Repeat exactly the line with "blue ball: 2 -> 5" and each line after it to the end of the data below; pictures stay out.

Object state change records:
Segment Open

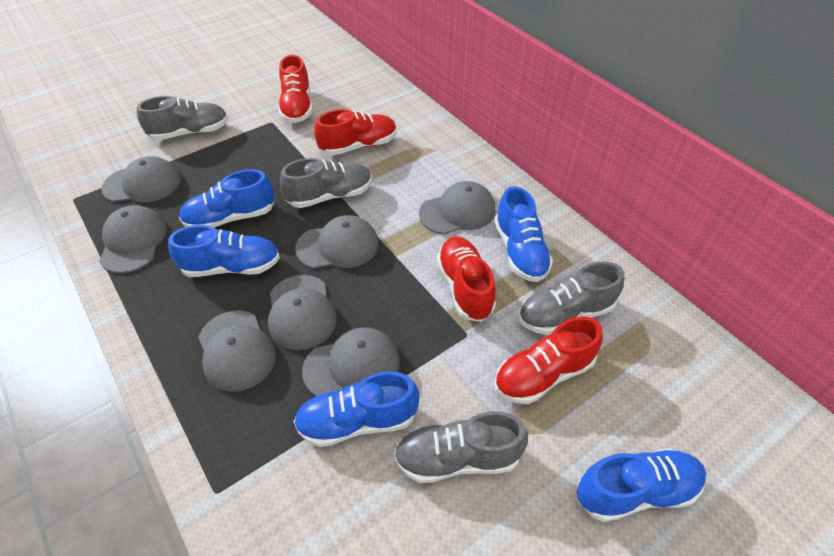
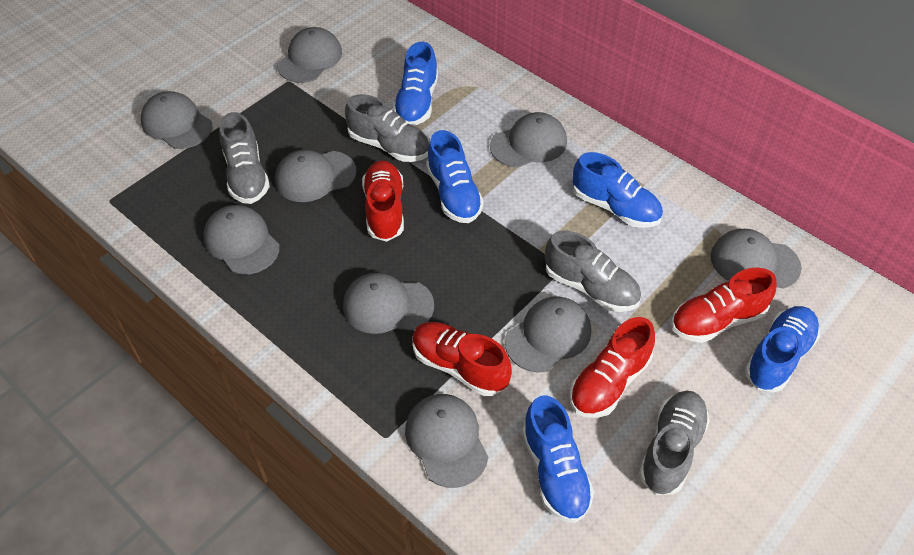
grey cap: 7 -> 9

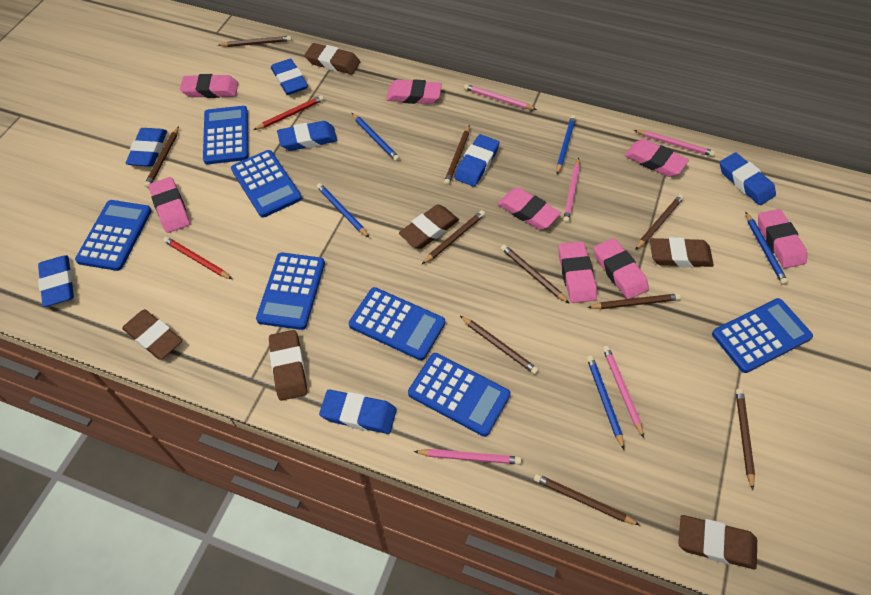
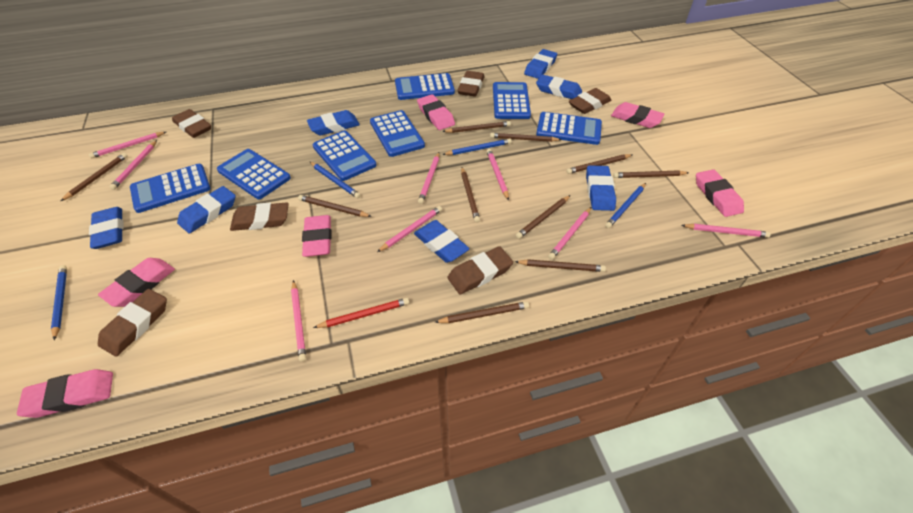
blue pencil: 5 -> 4
pink eraser: 8 -> 6
pink pencil: 5 -> 8
red pencil: 2 -> 1

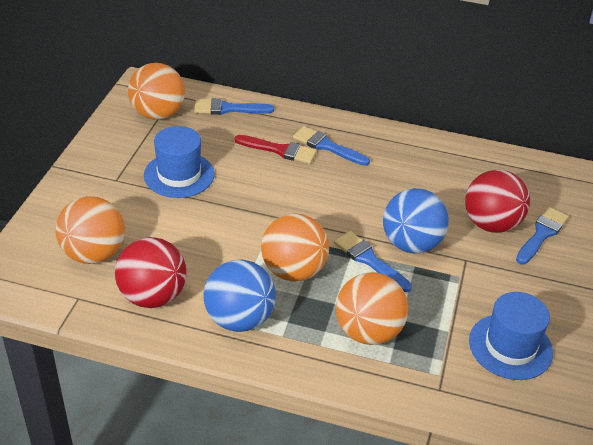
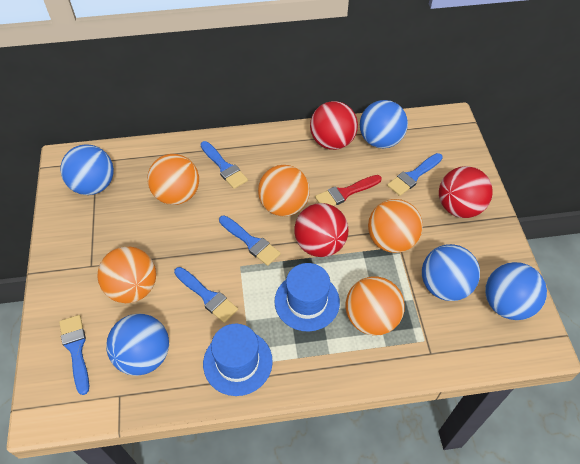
blue ball: 2 -> 5
blue brush: 4 -> 5
orange ball: 4 -> 5
red ball: 2 -> 3

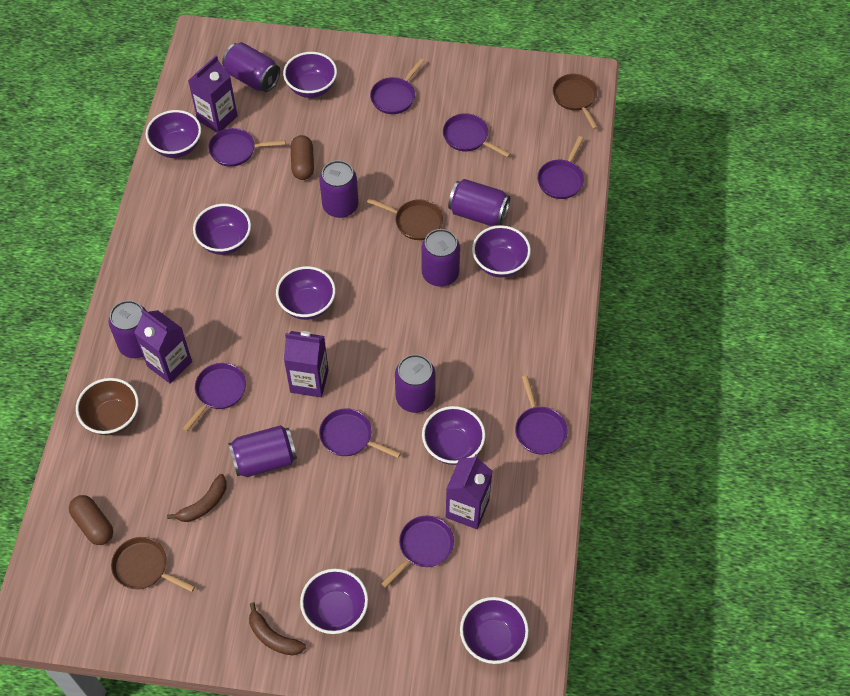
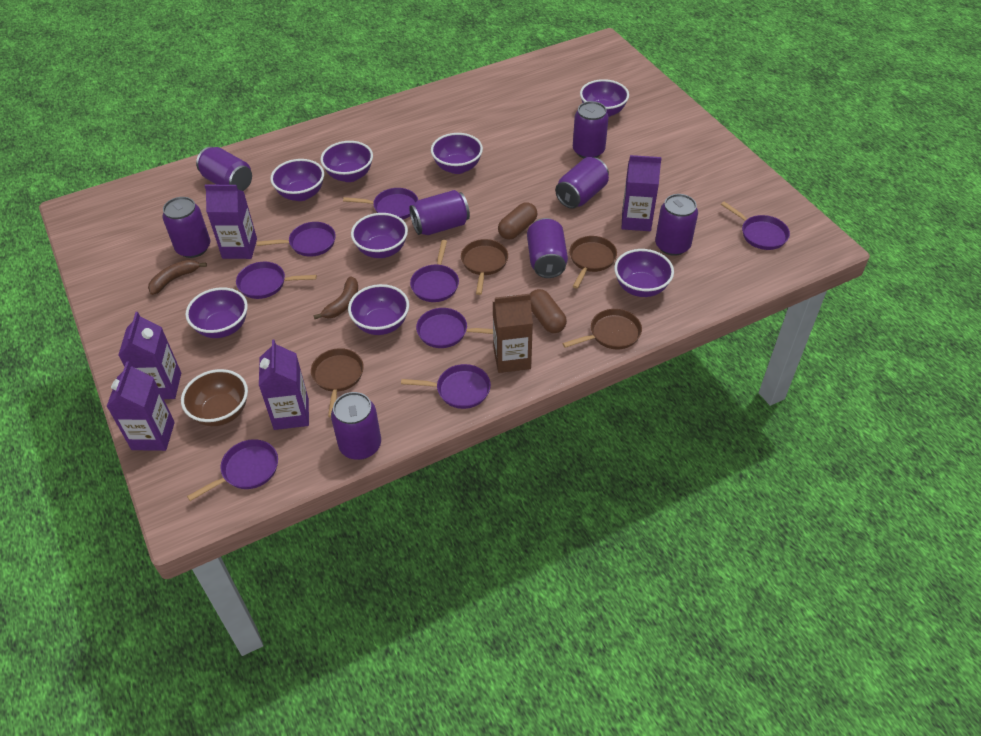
brown carton: 0 -> 1
brown pan: 3 -> 4
purple can: 7 -> 8
purple carton: 4 -> 5

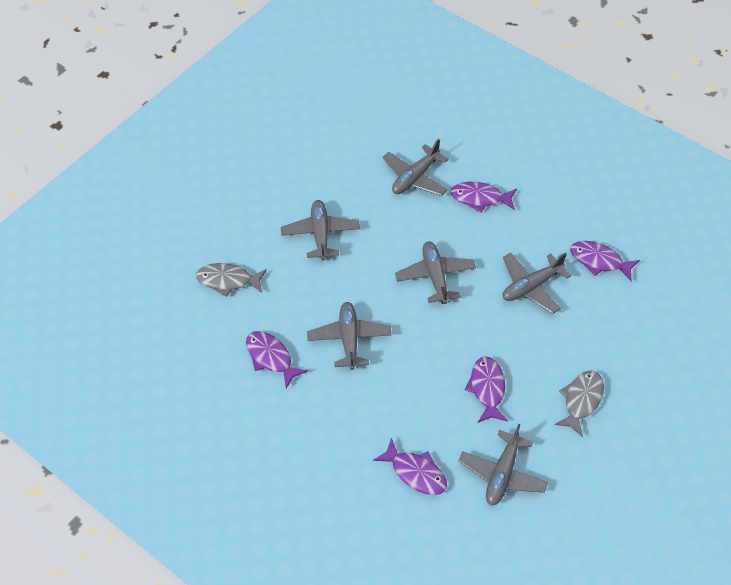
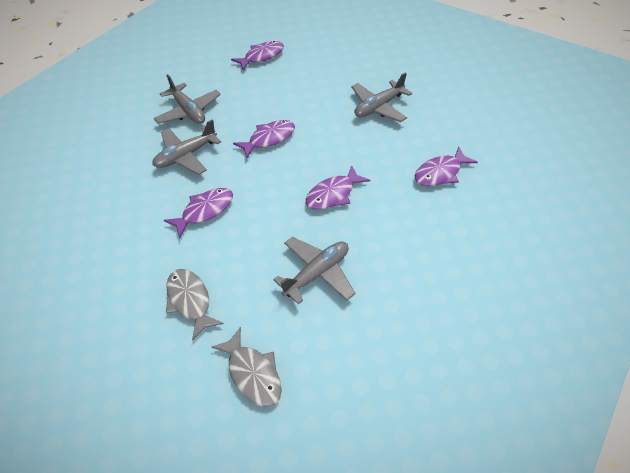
grey plane: 6 -> 4

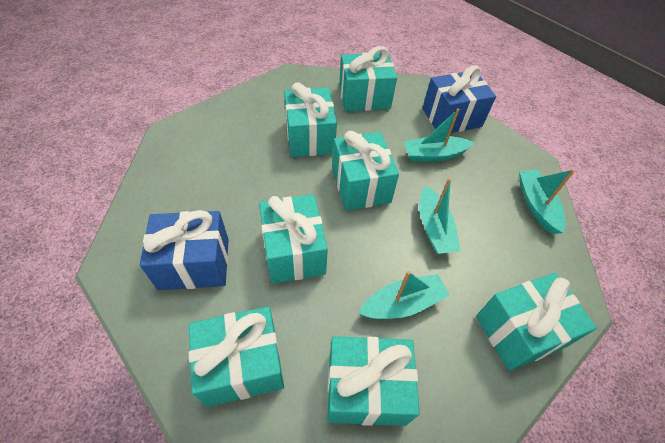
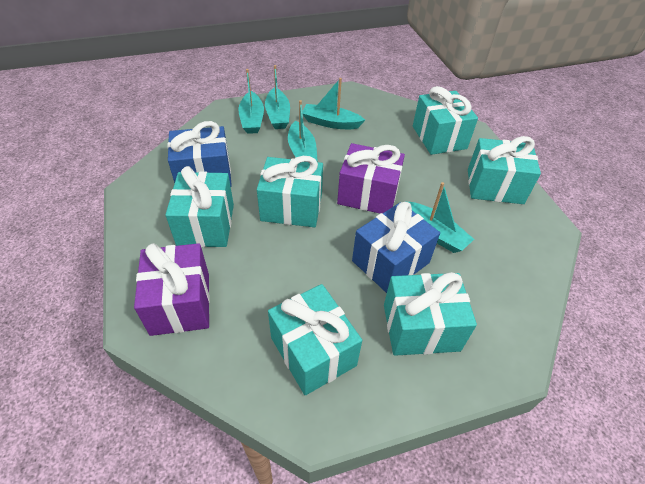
purple gift: 0 -> 2
turquoise boat: 4 -> 5
turquoise gift: 7 -> 6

Segment Closed

Response to this task >>
blue ball: 2 -> 5
blue brush: 4 -> 5
orange ball: 4 -> 5
red ball: 2 -> 3

brown carton: 0 -> 1
brown pan: 3 -> 4
purple can: 7 -> 8
purple carton: 4 -> 5

grey plane: 6 -> 4

purple gift: 0 -> 2
turquoise boat: 4 -> 5
turquoise gift: 7 -> 6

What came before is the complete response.